[Start of section]

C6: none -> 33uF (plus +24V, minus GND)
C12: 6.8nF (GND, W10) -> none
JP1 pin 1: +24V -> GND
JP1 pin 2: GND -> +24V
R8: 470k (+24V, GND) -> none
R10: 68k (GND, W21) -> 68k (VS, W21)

[End of section]

> [The problem] Retype each record exactly, leaving nothing out.

> [Task output]
C6: none -> 33uF (plus +24V, minus GND)
C12: 6.8nF (GND, W10) -> none
JP1 pin 1: +24V -> GND
JP1 pin 2: GND -> +24V
R8: 470k (+24V, GND) -> none
R10: 68k (GND, W21) -> 68k (VS, W21)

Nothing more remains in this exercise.